### YOUR GOAL:
Everything in the data except the pictures belongs in your answer, copied exactly.

### DATA FOR THE TASK:
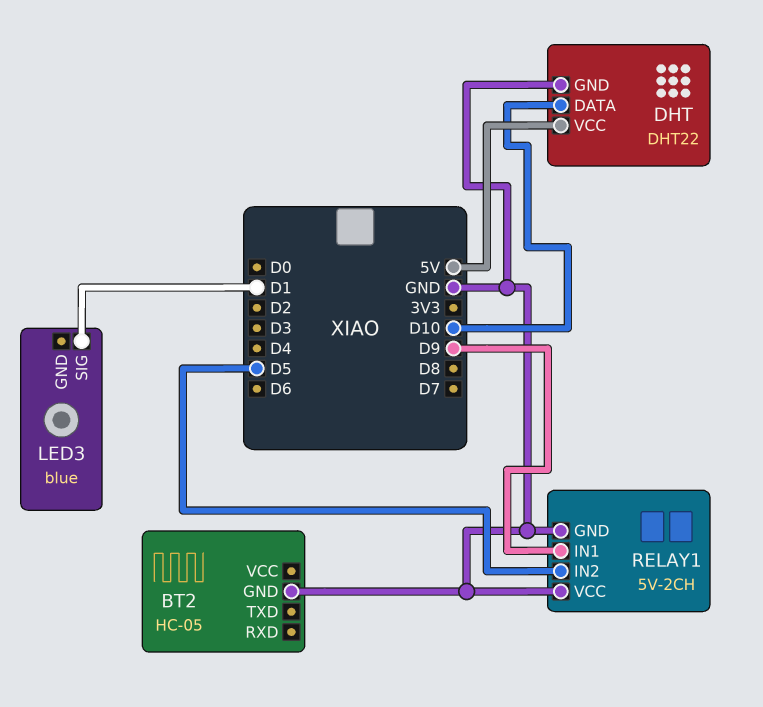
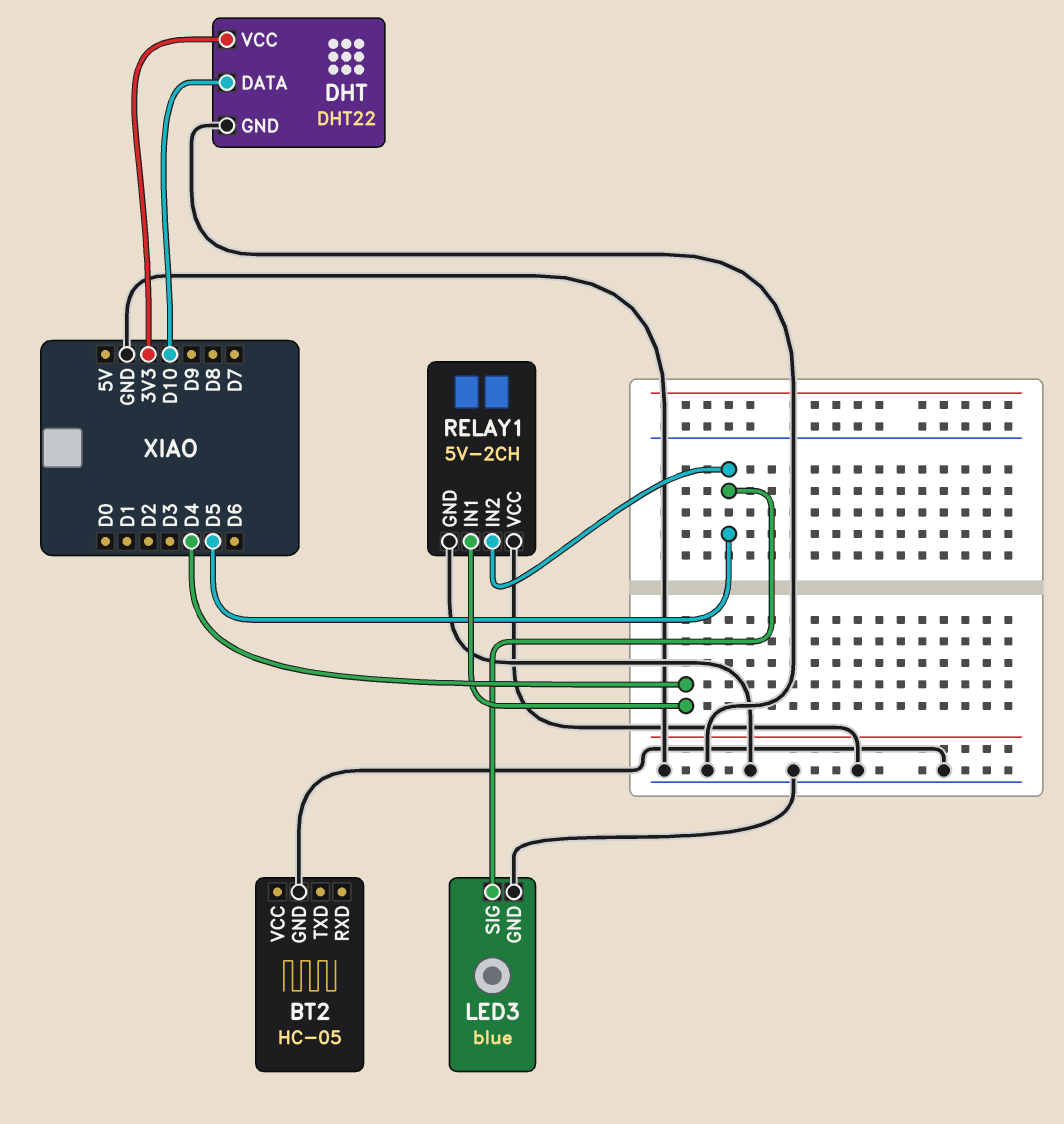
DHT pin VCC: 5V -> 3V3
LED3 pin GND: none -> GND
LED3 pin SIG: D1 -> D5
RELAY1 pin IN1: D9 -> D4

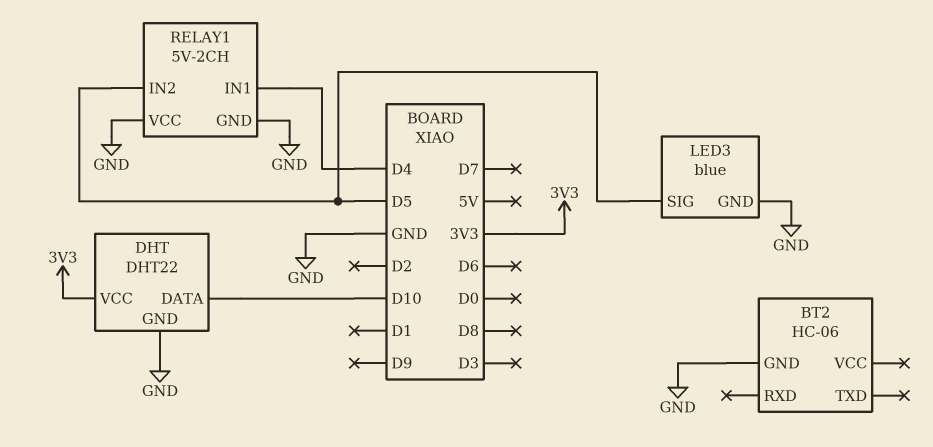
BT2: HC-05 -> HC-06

### EXERCISE RESPONSE:
DHT pin VCC: 5V -> 3V3
LED3 pin GND: none -> GND
LED3 pin SIG: D1 -> D5
RELAY1 pin IN1: D9 -> D4

BT2: HC-05 -> HC-06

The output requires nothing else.